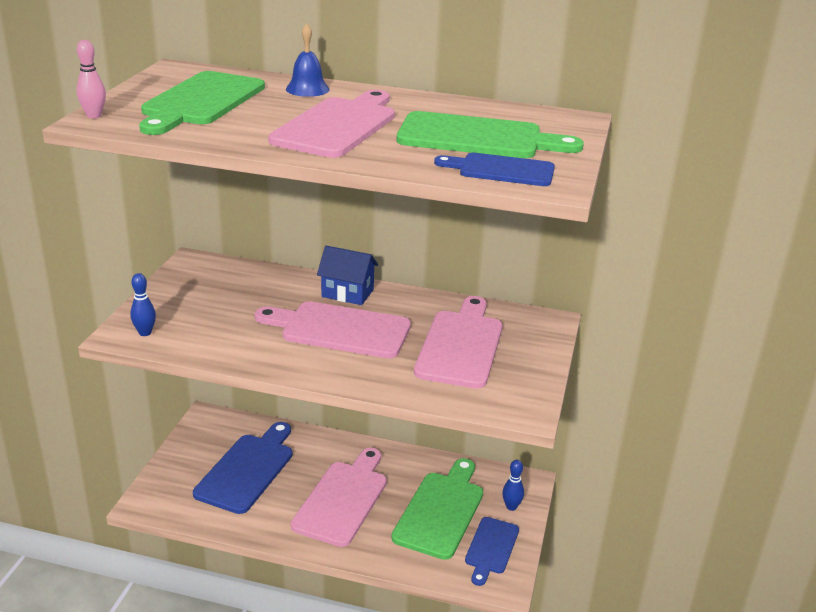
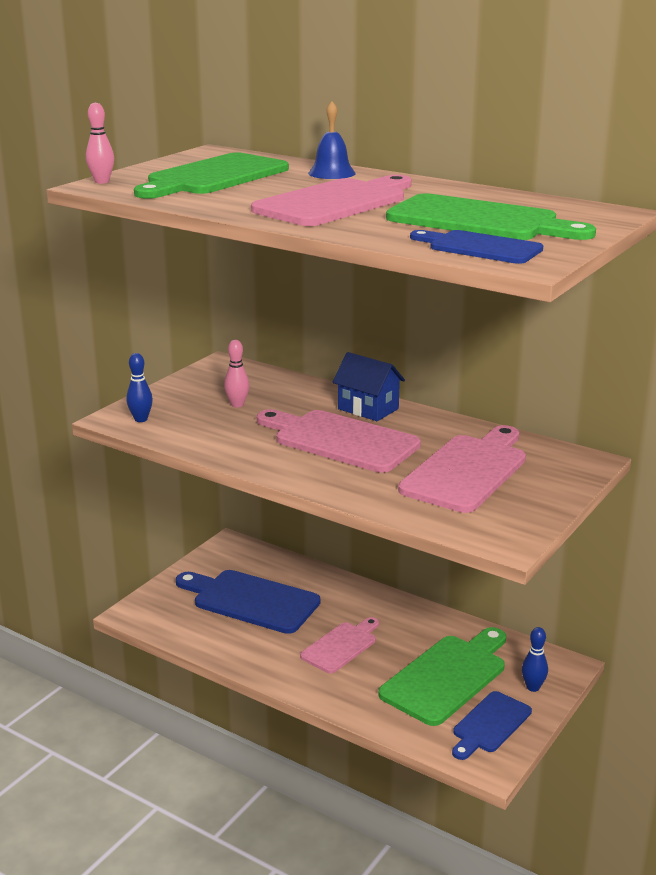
camera: 20 degrees right, 5 degrees down
(228, 304) = (237, 404): none -> pink bowling pin
(247, 470) = (251, 601): blue cutting board -> blue cutting board turned 105 degrees counterclockwise
(343, 500) = (341, 646): pink cutting board -> pink cutting board, size x0.61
+--
*Activity:* The lines to return are those in the material above that hold "degrees".

*Response below:*
camera: 20 degrees right, 5 degrees down
(247, 470) = (251, 601): blue cutting board -> blue cutting board turned 105 degrees counterclockwise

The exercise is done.